> Task directions: Please restate every entry exactly. Leave out the pictures.

> Listed entries:
···

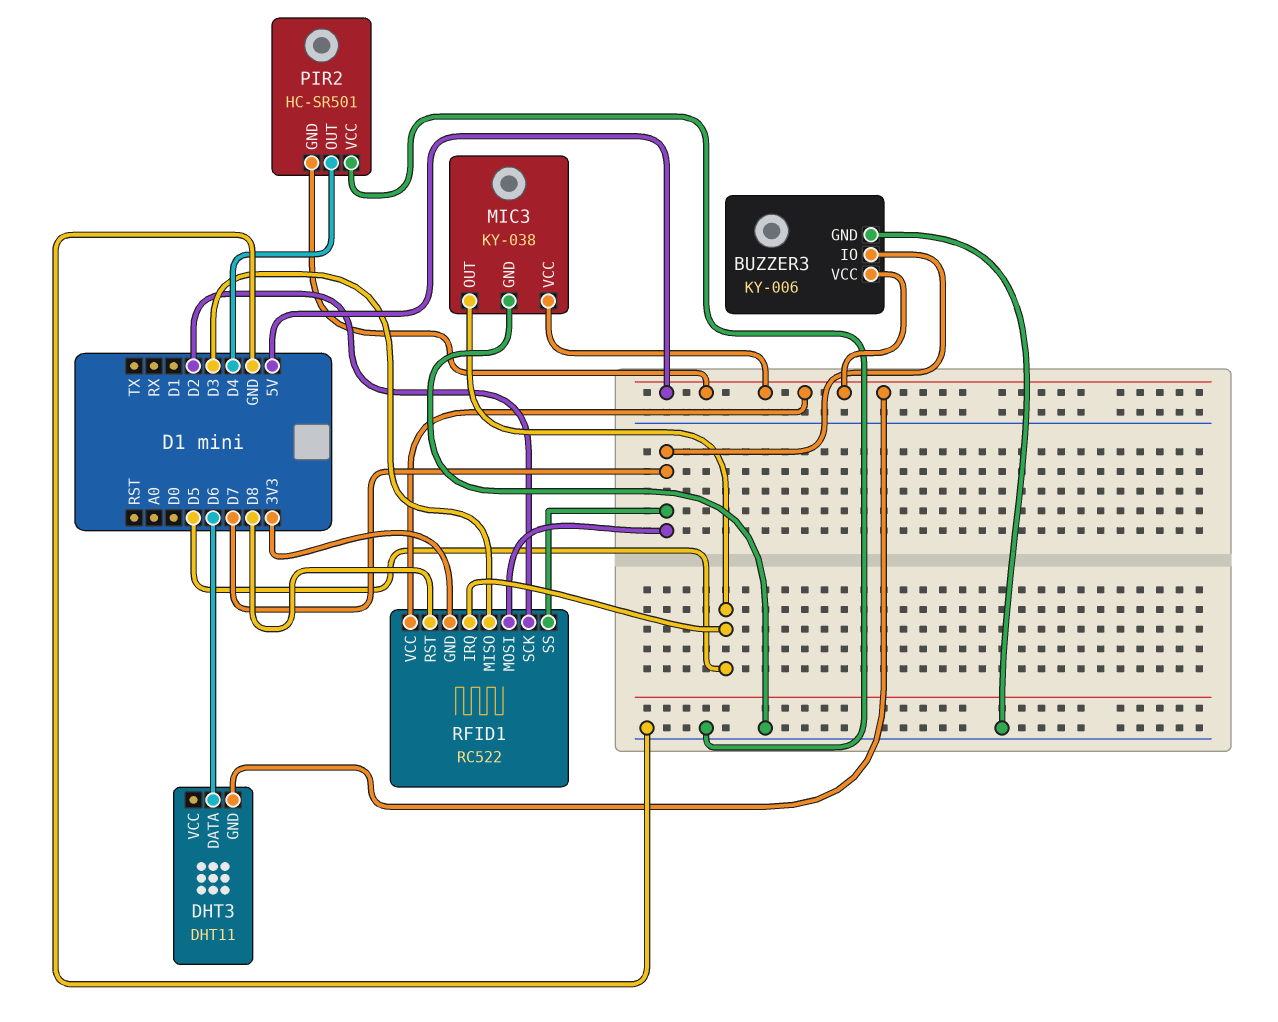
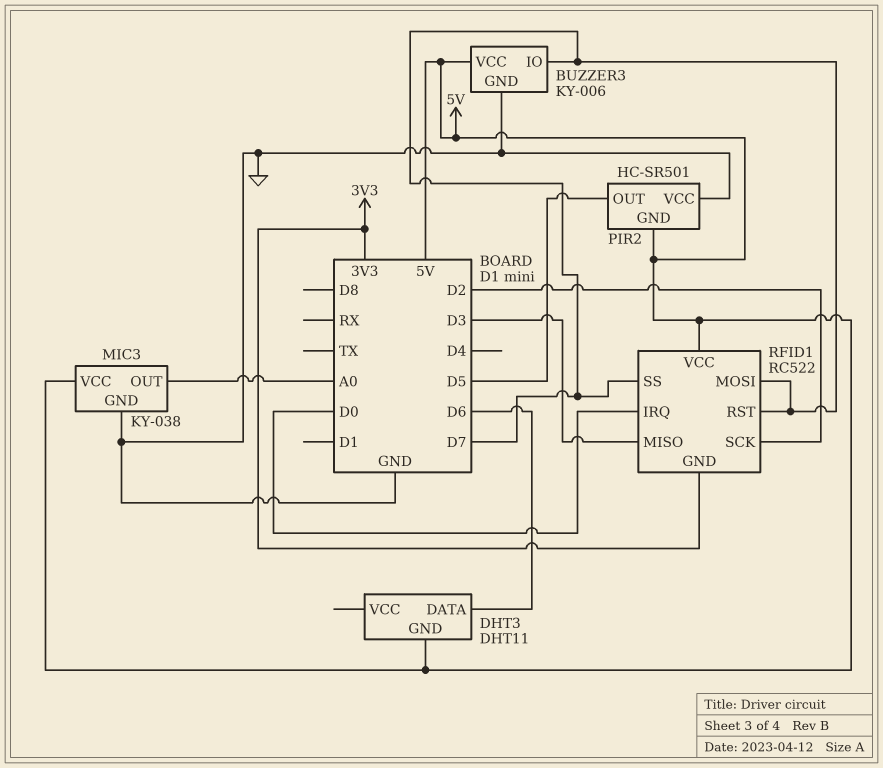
MIC3 pin OUT: D5 -> A0
PIR2 pin OUT: D4 -> D5
RFID1 pin IRQ: D5 -> D0
RFID1 pin RST: D8 -> D7

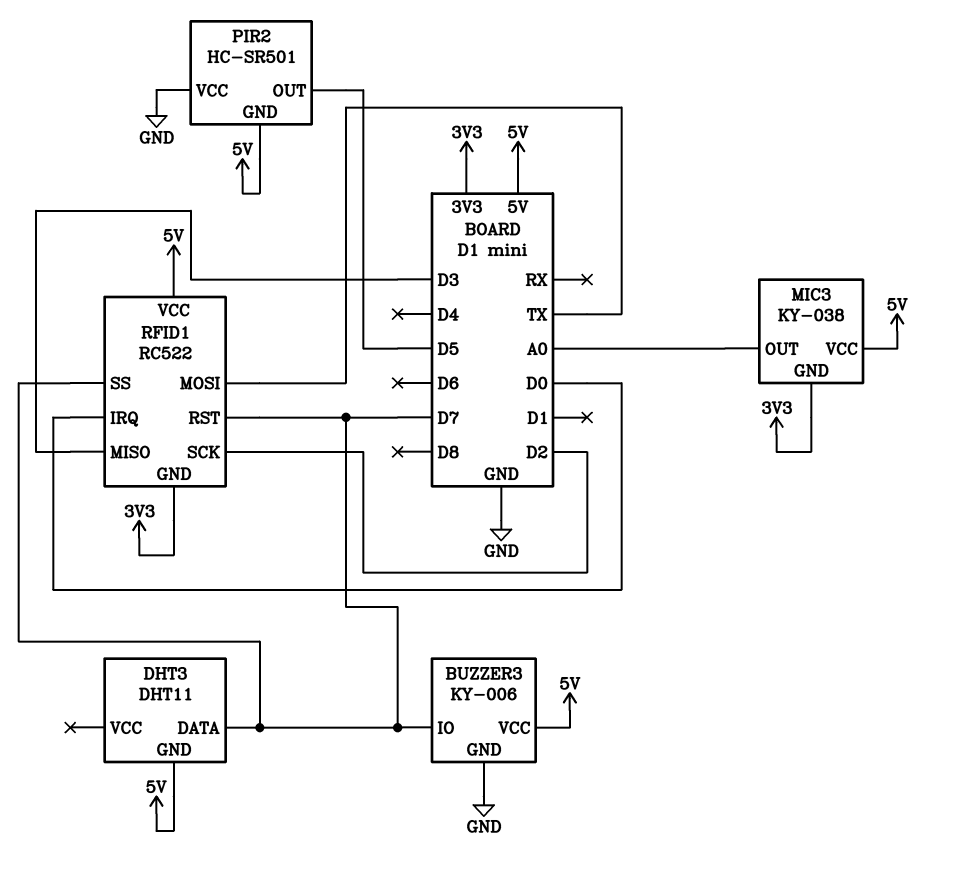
DHT3 pin DATA: D6 -> D7
MIC3 pin GND: GND -> 3V3
RFID1 pin MOSI: D7 -> TX

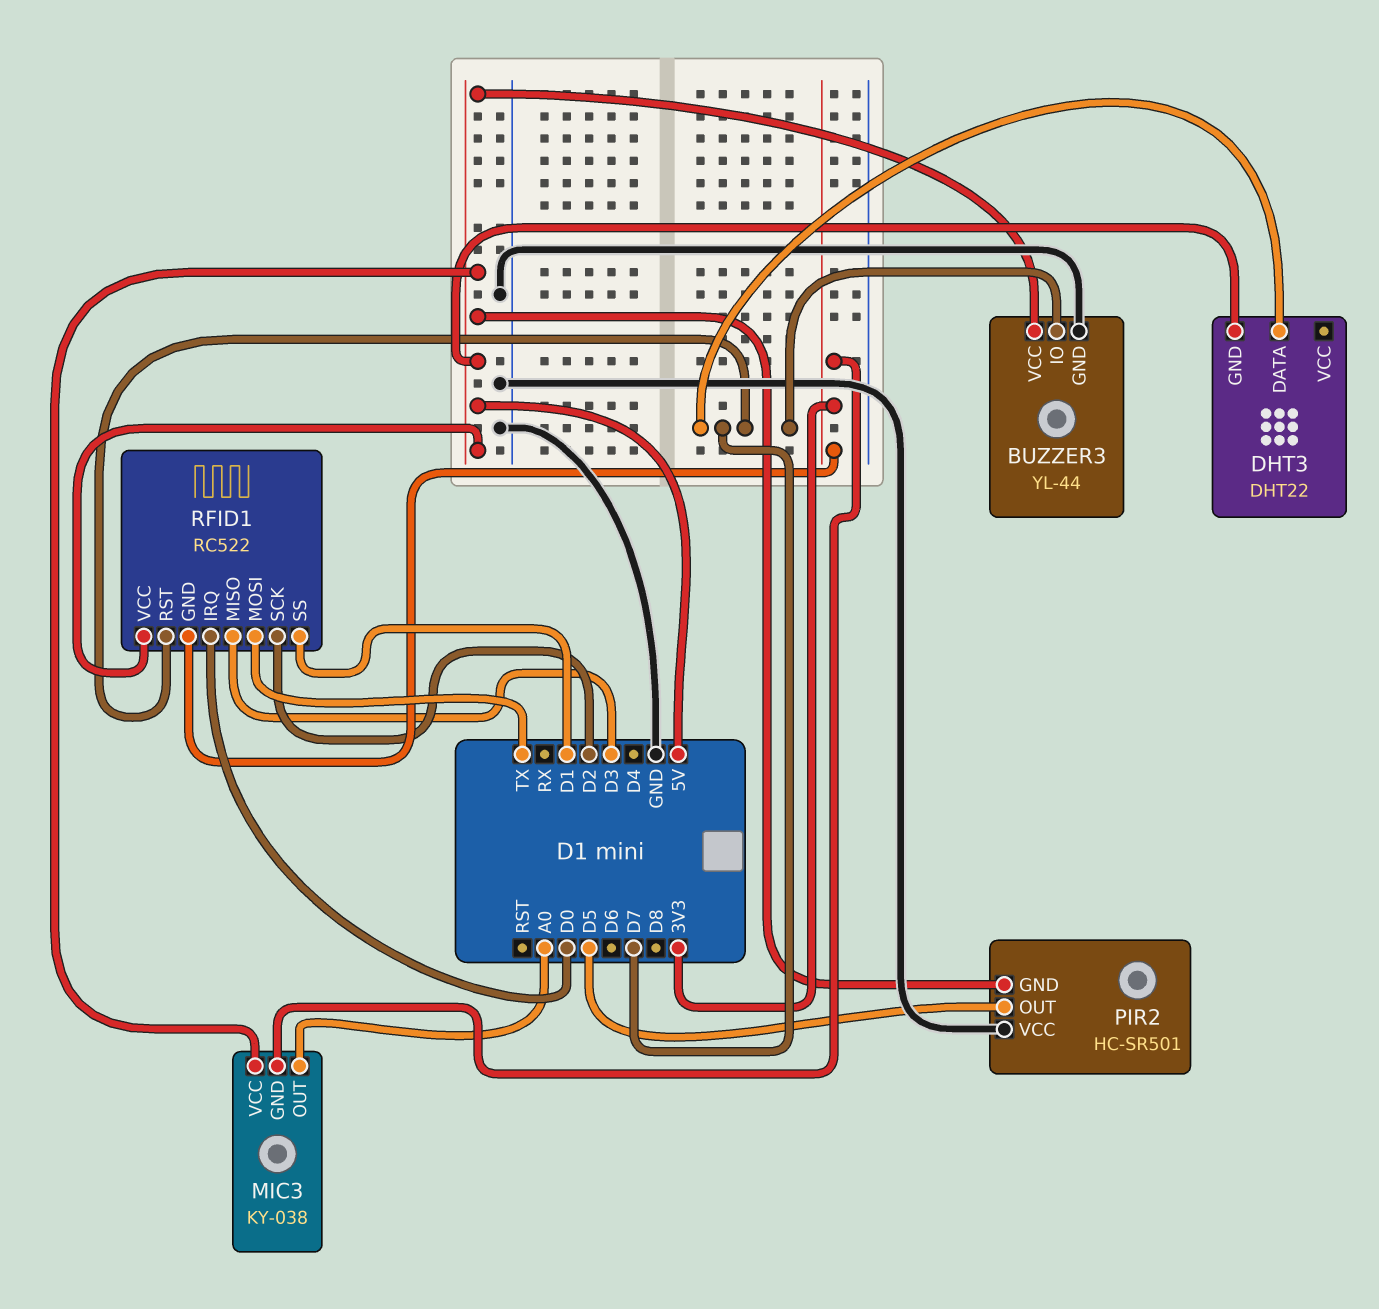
BUZZER3: KY-006 -> YL-44
DHT3: DHT11 -> DHT22
RFID1 pin SS: D7 -> D1

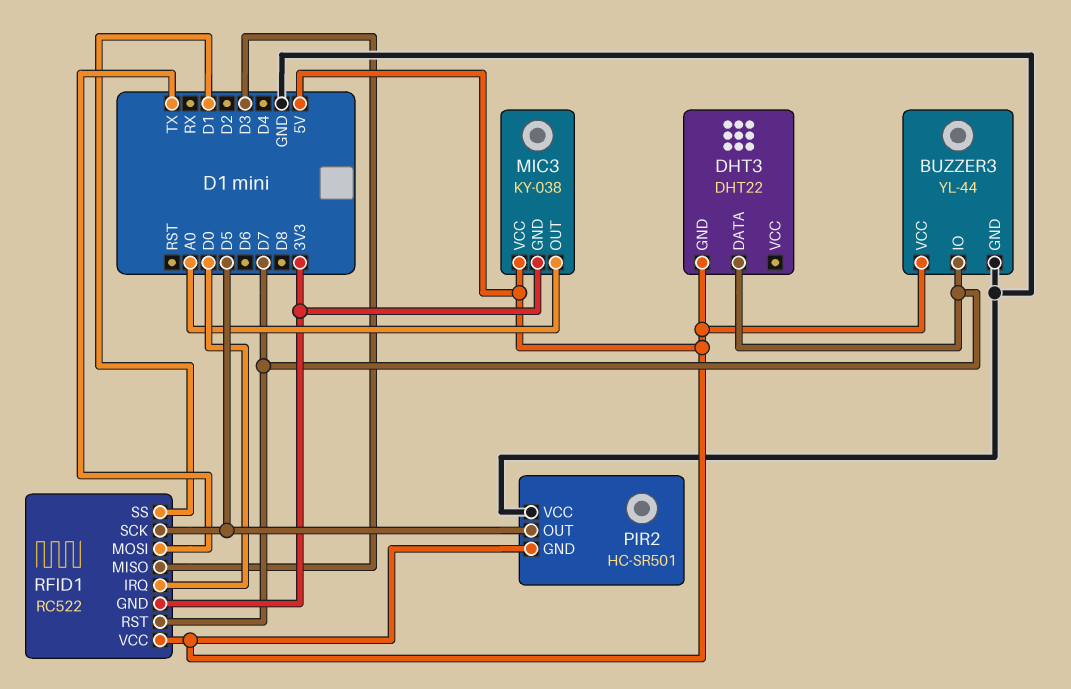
RFID1 pin SCK: D2 -> D5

···

> Result of the exercise:
MIC3 pin OUT: D5 -> A0
PIR2 pin OUT: D4 -> D5
RFID1 pin IRQ: D5 -> D0
RFID1 pin RST: D8 -> D7

DHT3 pin DATA: D6 -> D7
MIC3 pin GND: GND -> 3V3
RFID1 pin MOSI: D7 -> TX

BUZZER3: KY-006 -> YL-44
DHT3: DHT11 -> DHT22
RFID1 pin SS: D7 -> D1

RFID1 pin SCK: D2 -> D5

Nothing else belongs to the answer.